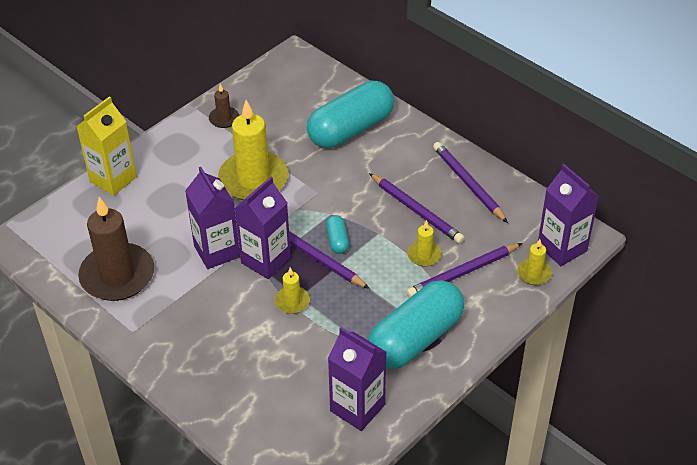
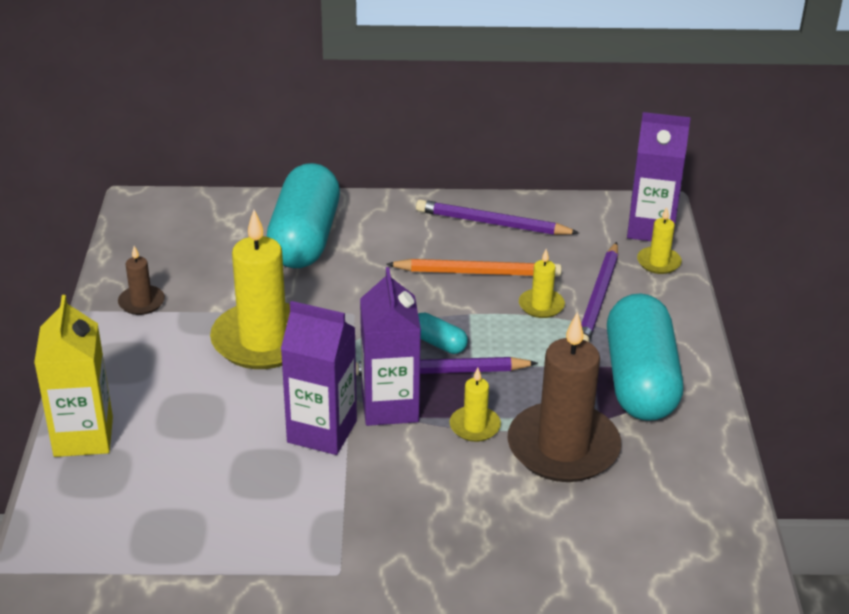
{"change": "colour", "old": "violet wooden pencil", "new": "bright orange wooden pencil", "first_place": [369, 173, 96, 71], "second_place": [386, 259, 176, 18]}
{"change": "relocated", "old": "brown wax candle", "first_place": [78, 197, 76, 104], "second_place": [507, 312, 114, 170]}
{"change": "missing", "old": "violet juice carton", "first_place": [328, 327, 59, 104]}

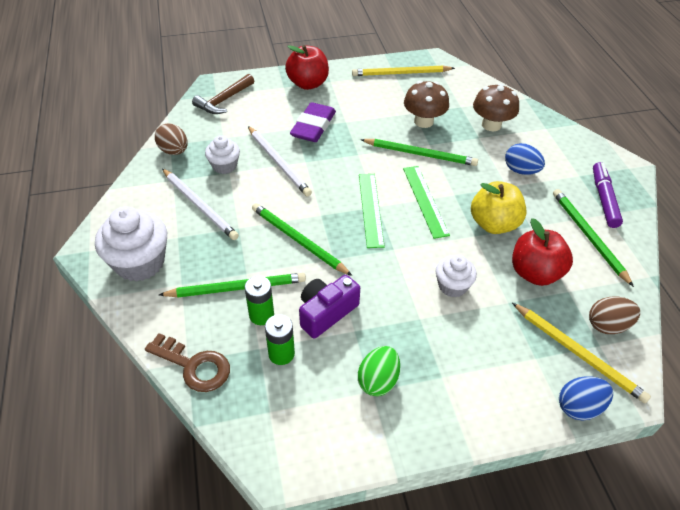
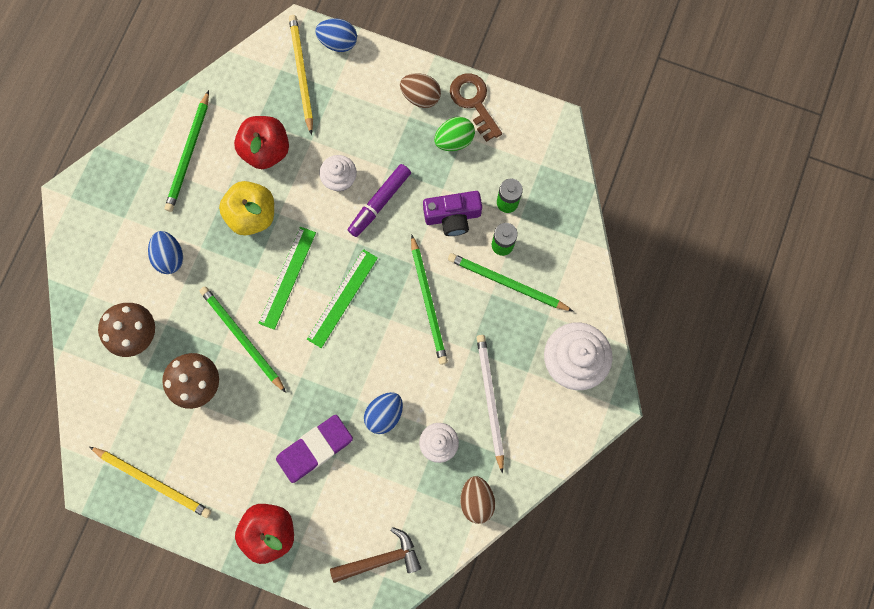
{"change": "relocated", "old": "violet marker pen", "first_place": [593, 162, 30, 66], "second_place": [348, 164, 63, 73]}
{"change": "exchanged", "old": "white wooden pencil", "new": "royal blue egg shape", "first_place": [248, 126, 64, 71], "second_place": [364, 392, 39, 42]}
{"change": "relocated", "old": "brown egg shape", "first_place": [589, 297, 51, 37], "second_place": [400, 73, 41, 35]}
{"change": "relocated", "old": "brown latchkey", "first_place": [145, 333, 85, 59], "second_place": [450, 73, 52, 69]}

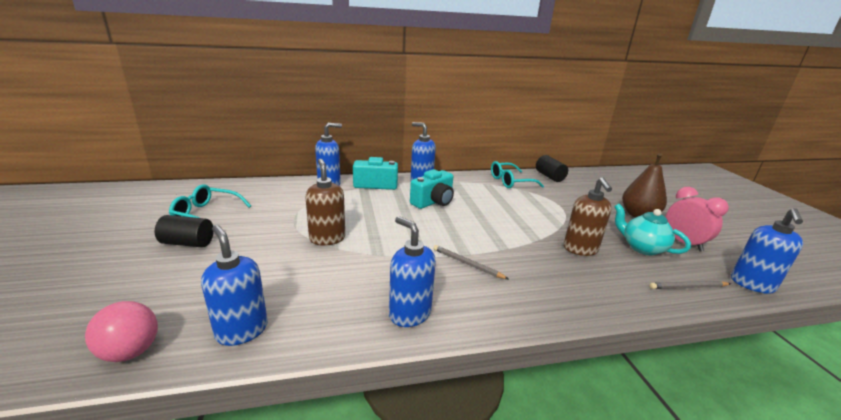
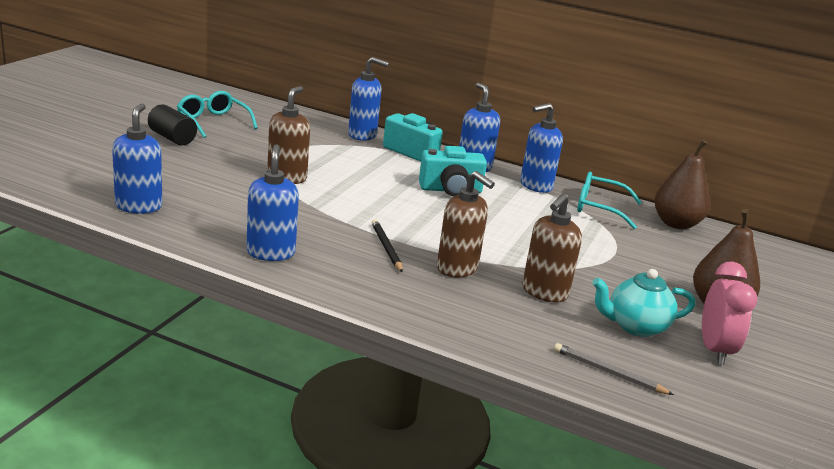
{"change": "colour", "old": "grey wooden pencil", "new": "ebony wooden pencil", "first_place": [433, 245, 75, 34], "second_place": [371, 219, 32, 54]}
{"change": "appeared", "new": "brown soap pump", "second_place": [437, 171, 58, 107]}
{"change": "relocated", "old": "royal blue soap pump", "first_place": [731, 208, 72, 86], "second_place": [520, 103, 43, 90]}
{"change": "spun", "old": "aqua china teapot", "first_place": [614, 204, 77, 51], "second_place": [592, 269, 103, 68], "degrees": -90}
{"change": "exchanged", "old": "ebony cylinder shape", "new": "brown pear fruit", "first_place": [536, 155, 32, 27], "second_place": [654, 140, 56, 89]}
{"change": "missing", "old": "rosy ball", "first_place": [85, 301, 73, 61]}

Exercise: Any picture in the material is to be dropped; the rest is repeated exactly.

Written solution:
{"change": "colour", "old": "violet wooden pencil", "new": "bright orange wooden pencil", "first_place": [369, 173, 96, 71], "second_place": [386, 259, 176, 18]}
{"change": "relocated", "old": "brown wax candle", "first_place": [78, 197, 76, 104], "second_place": [507, 312, 114, 170]}
{"change": "missing", "old": "violet juice carton", "first_place": [328, 327, 59, 104]}

{"change": "relocated", "old": "violet marker pen", "first_place": [593, 162, 30, 66], "second_place": [348, 164, 63, 73]}
{"change": "exchanged", "old": "white wooden pencil", "new": "royal blue egg shape", "first_place": [248, 126, 64, 71], "second_place": [364, 392, 39, 42]}
{"change": "relocated", "old": "brown egg shape", "first_place": [589, 297, 51, 37], "second_place": [400, 73, 41, 35]}
{"change": "relocated", "old": "brown latchkey", "first_place": [145, 333, 85, 59], "second_place": [450, 73, 52, 69]}

{"change": "colour", "old": "grey wooden pencil", "new": "ebony wooden pencil", "first_place": [433, 245, 75, 34], "second_place": [371, 219, 32, 54]}
{"change": "appeared", "new": "brown soap pump", "second_place": [437, 171, 58, 107]}
{"change": "relocated", "old": "royal blue soap pump", "first_place": [731, 208, 72, 86], "second_place": [520, 103, 43, 90]}
{"change": "spun", "old": "aqua china teapot", "first_place": [614, 204, 77, 51], "second_place": [592, 269, 103, 68], "degrees": -90}
{"change": "exchanged", "old": "ebony cylinder shape", "new": "brown pear fruit", "first_place": [536, 155, 32, 27], "second_place": [654, 140, 56, 89]}
{"change": "missing", "old": "rosy ball", "first_place": [85, 301, 73, 61]}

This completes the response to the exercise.